## THE TASK
Repeat the rows below word for word, leaving out the pictures.

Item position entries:
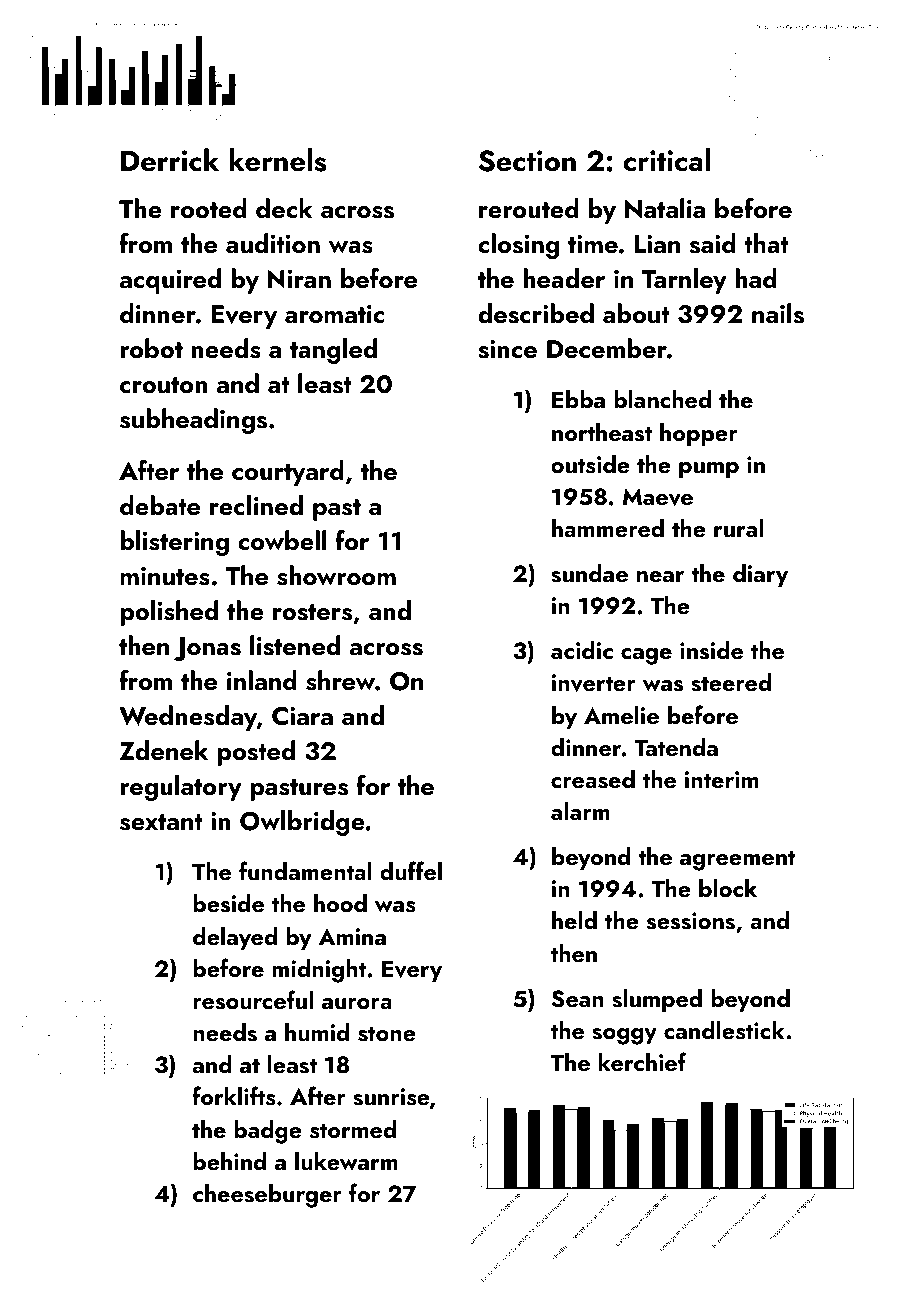 The height and width of the document is (1311, 924). Describe the element at coordinates (643, 1061) in the document. I see `kerchief` at that location.
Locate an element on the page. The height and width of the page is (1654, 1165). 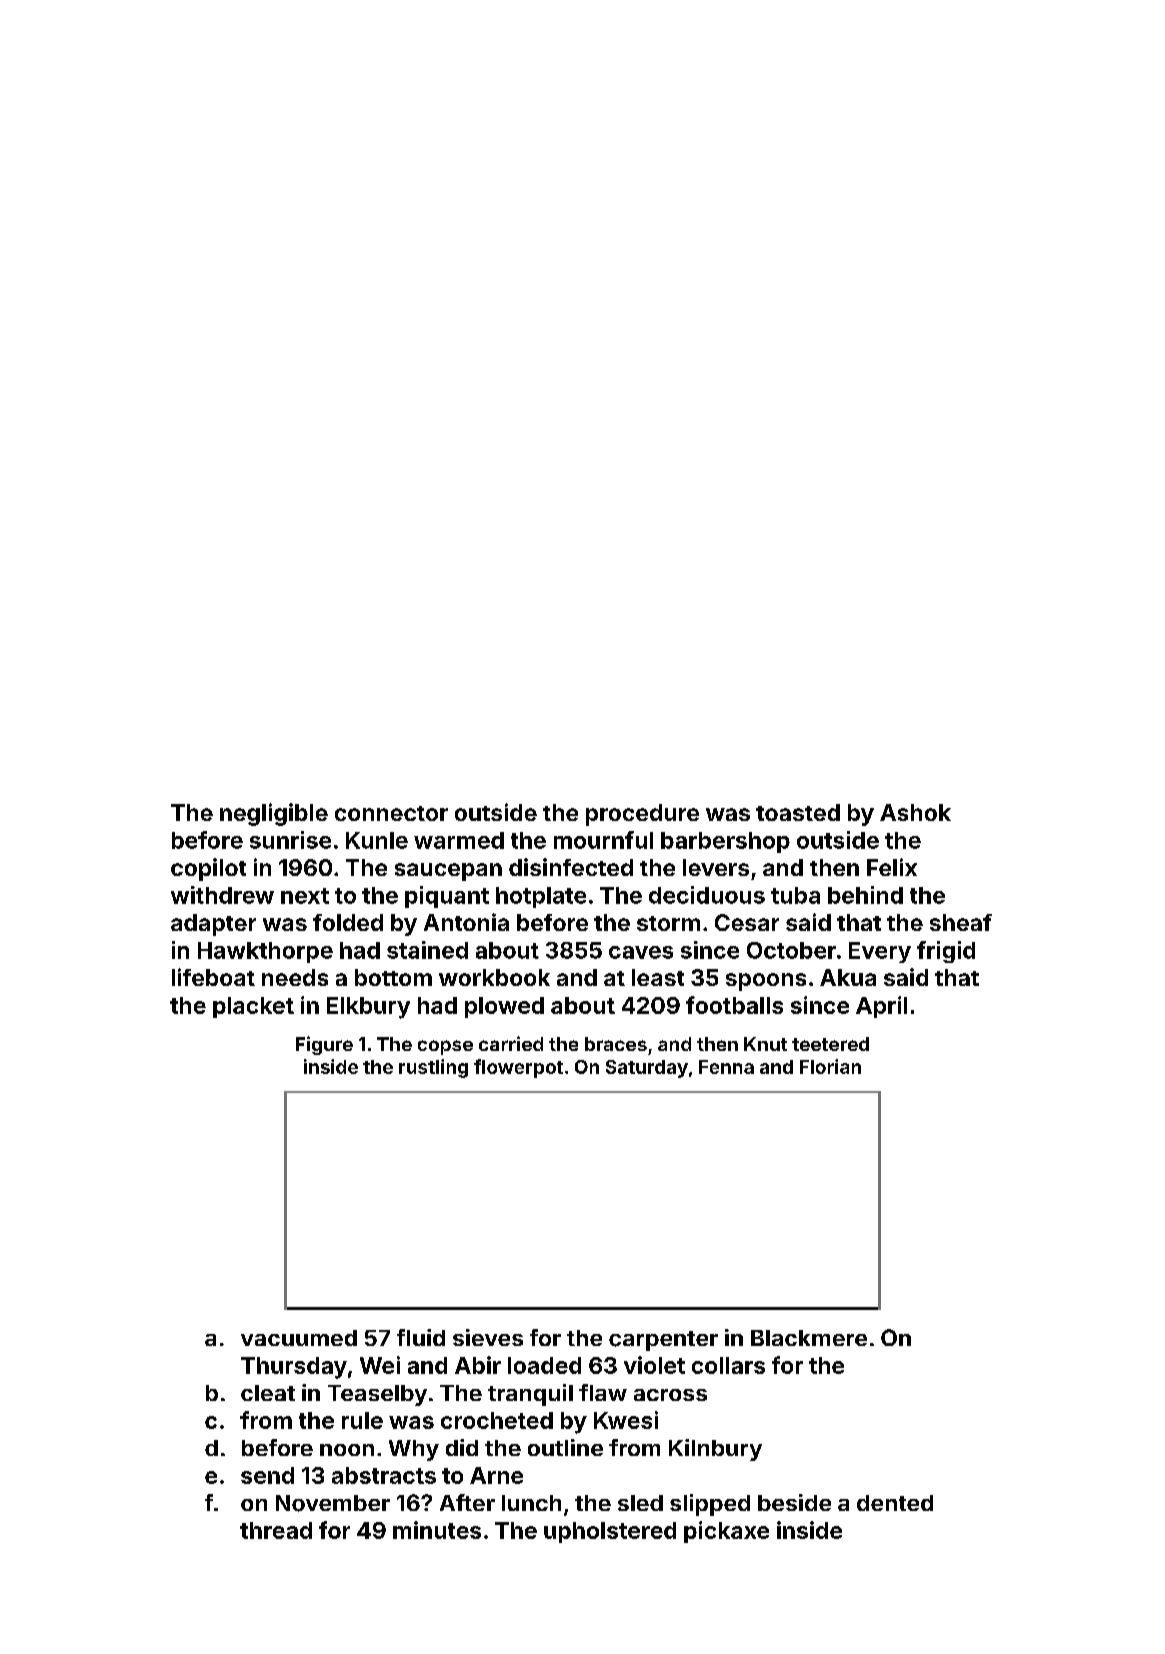
procedure is located at coordinates (642, 815).
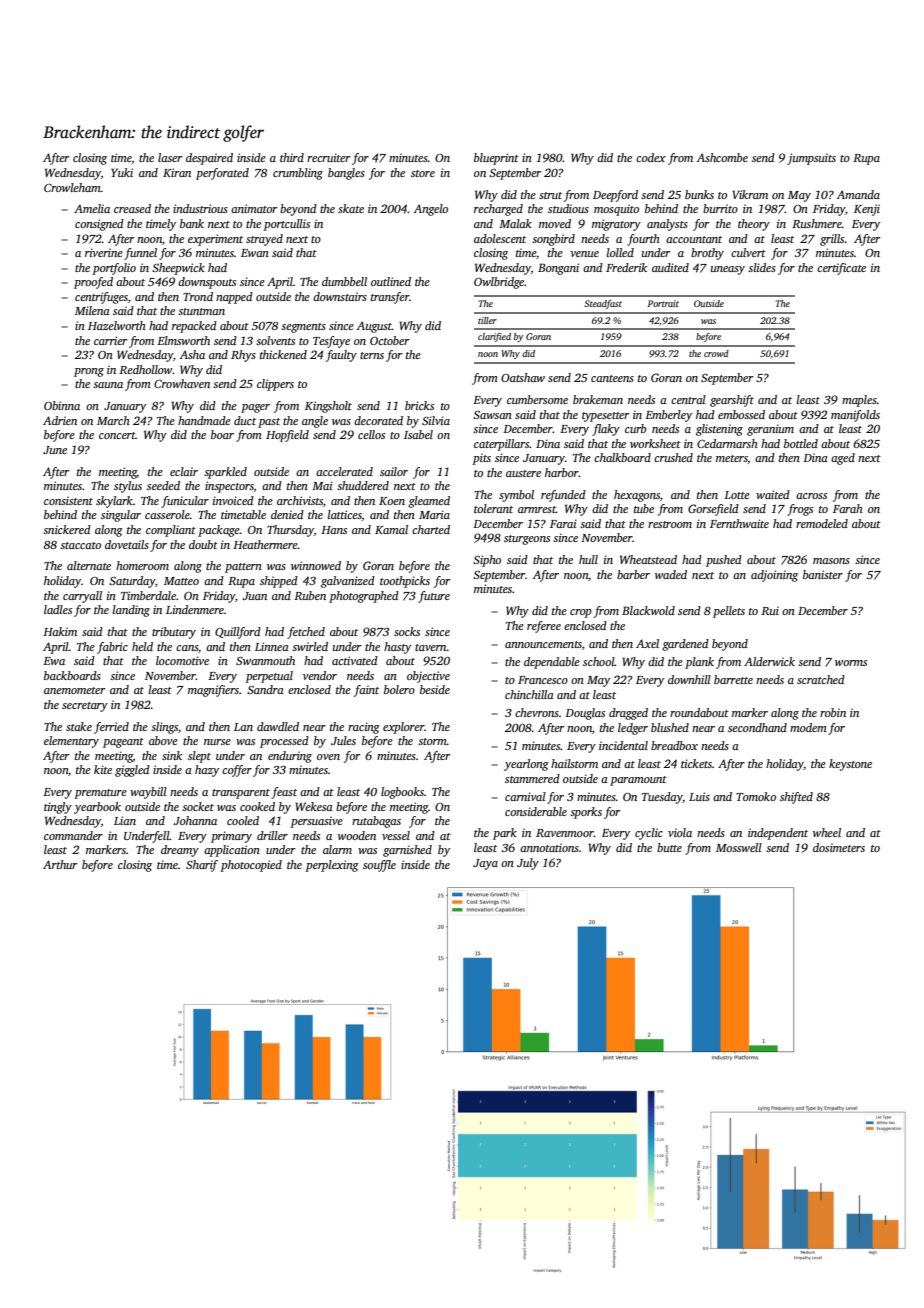 This screenshot has width=924, height=1308. I want to click on Angelo, so click(431, 210).
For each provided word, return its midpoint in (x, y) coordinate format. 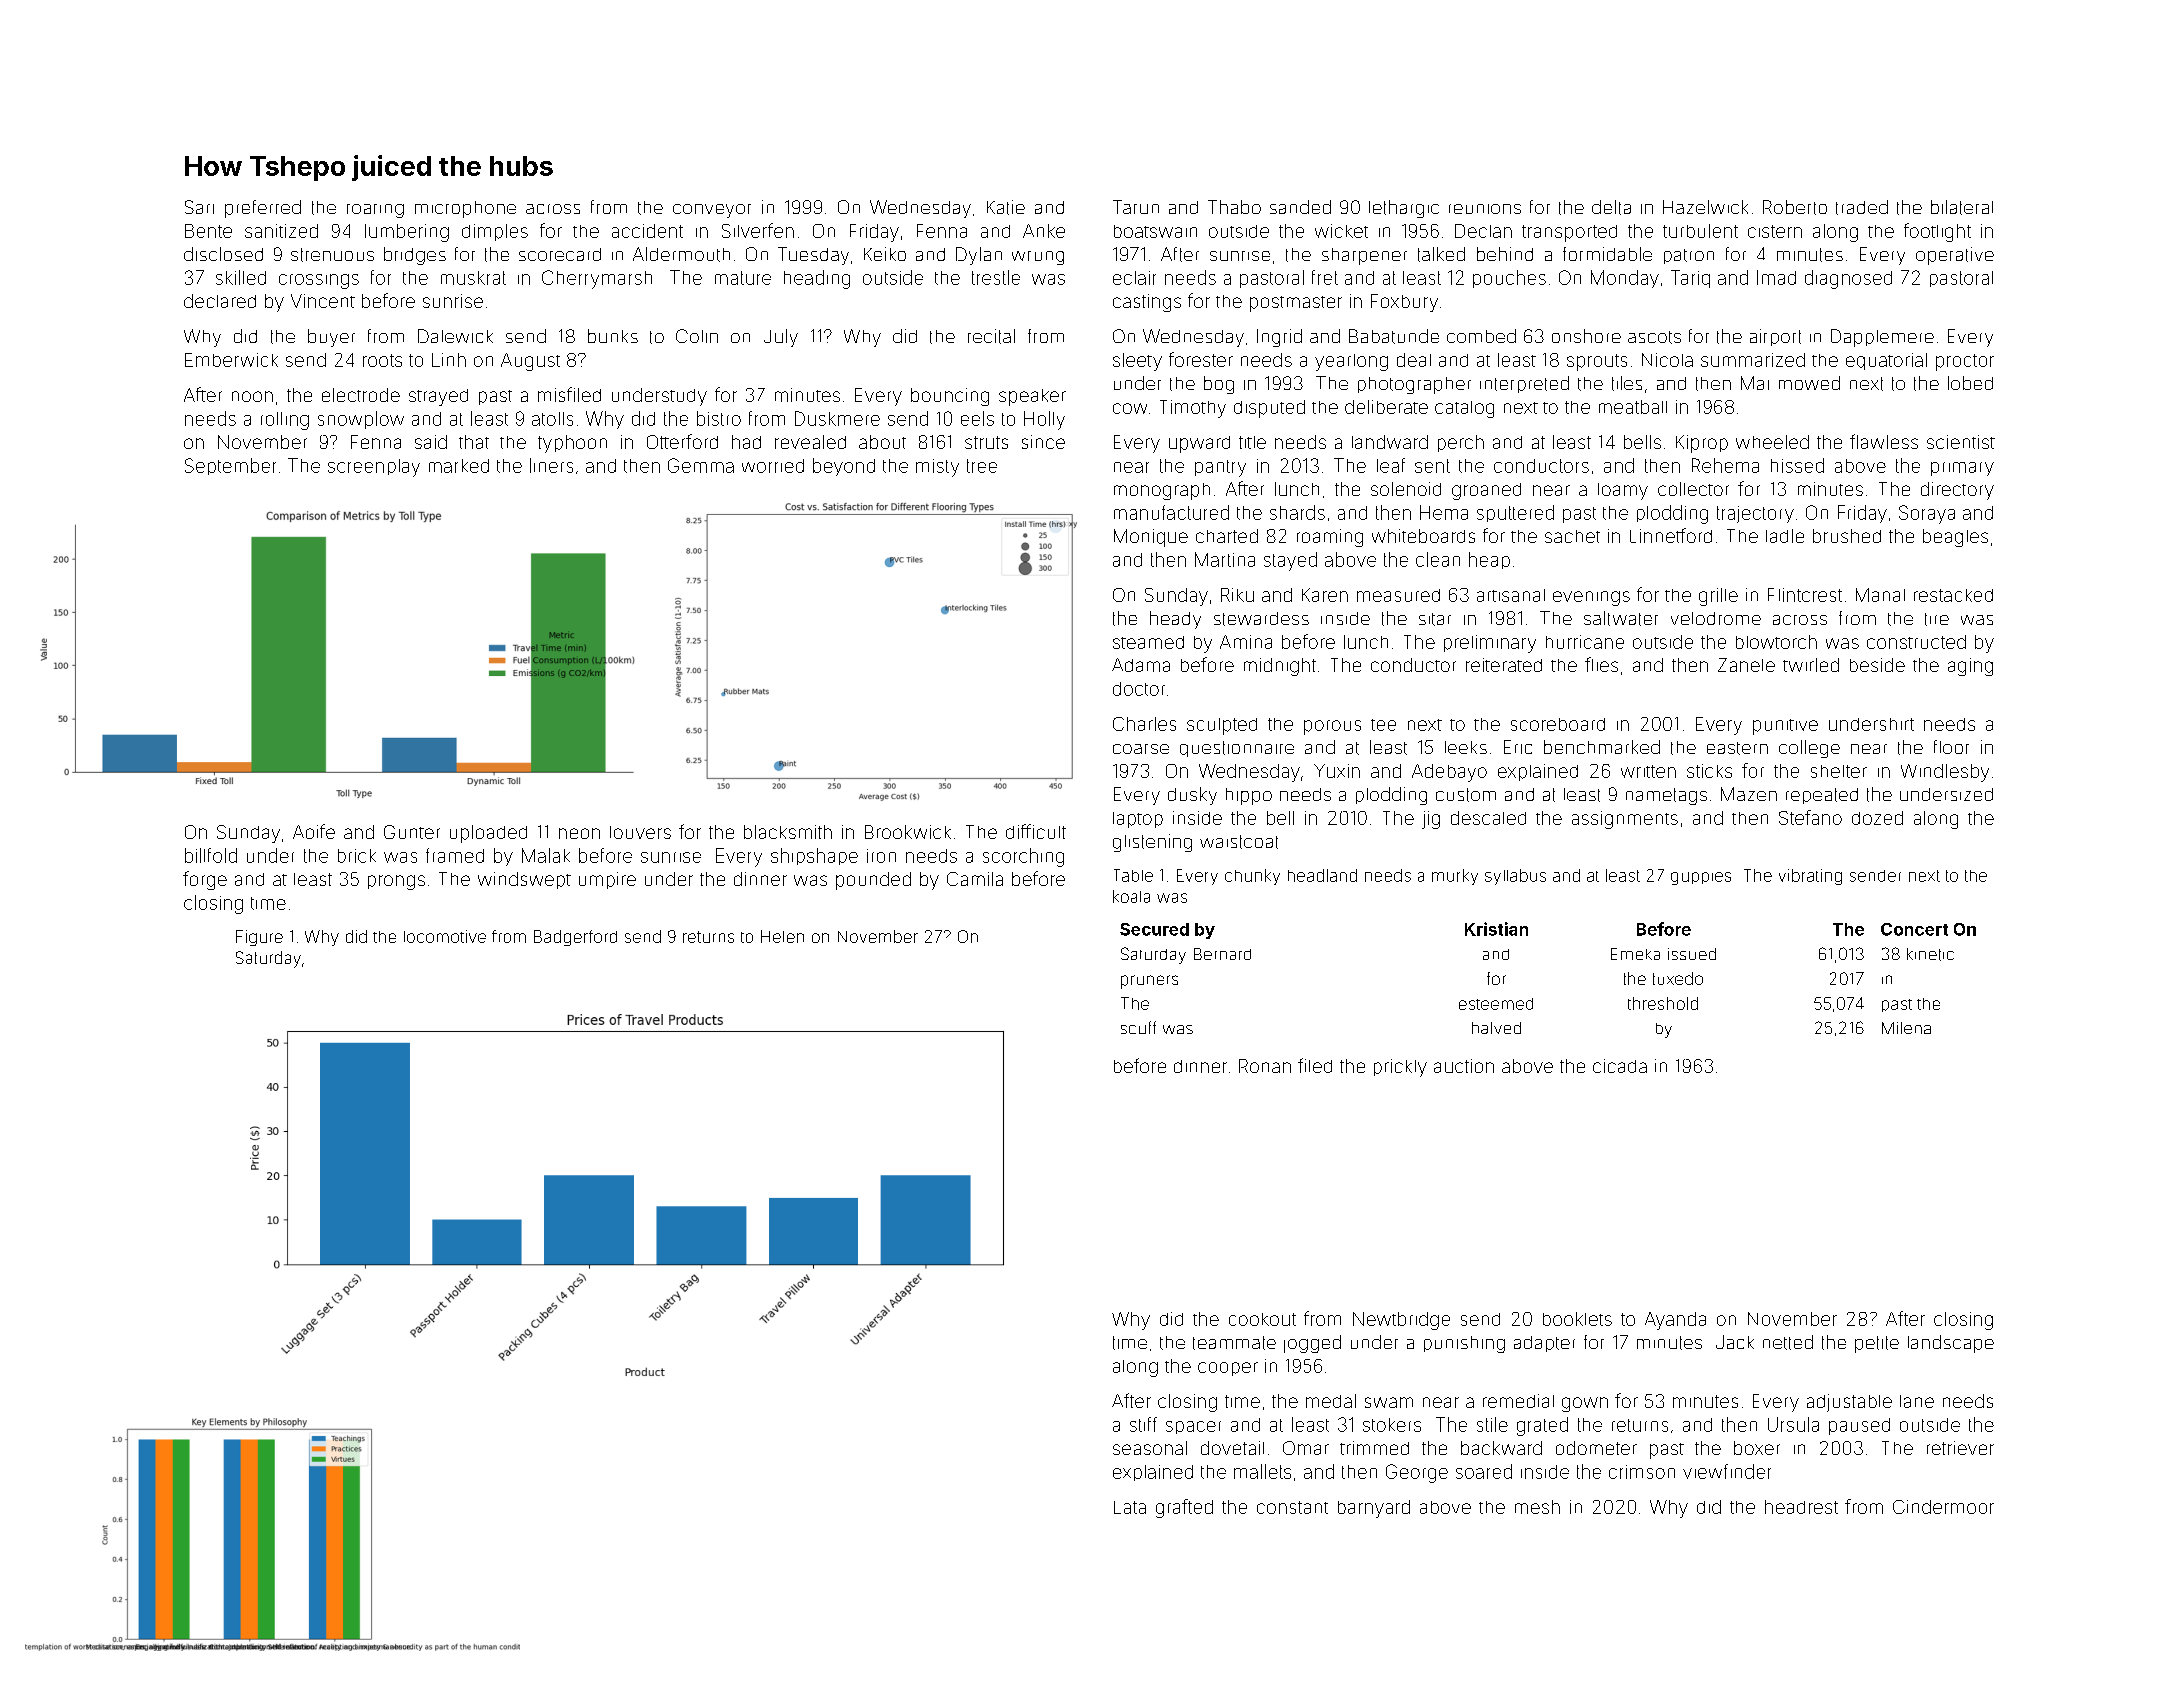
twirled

## WRITTEN ANSWER
 The height and width of the document is (1311, 924). Describe the element at coordinates (643, 1061) in the document. I see `kerchief` at that location.
Locate an element on the page. The height and width of the page is (1654, 1165). 
procedure is located at coordinates (642, 815).
 This screenshot has width=924, height=1308. I want to click on Angelo, so click(431, 210).
For each provided word, return its midpoint in (x, y) coordinate format. 
twirled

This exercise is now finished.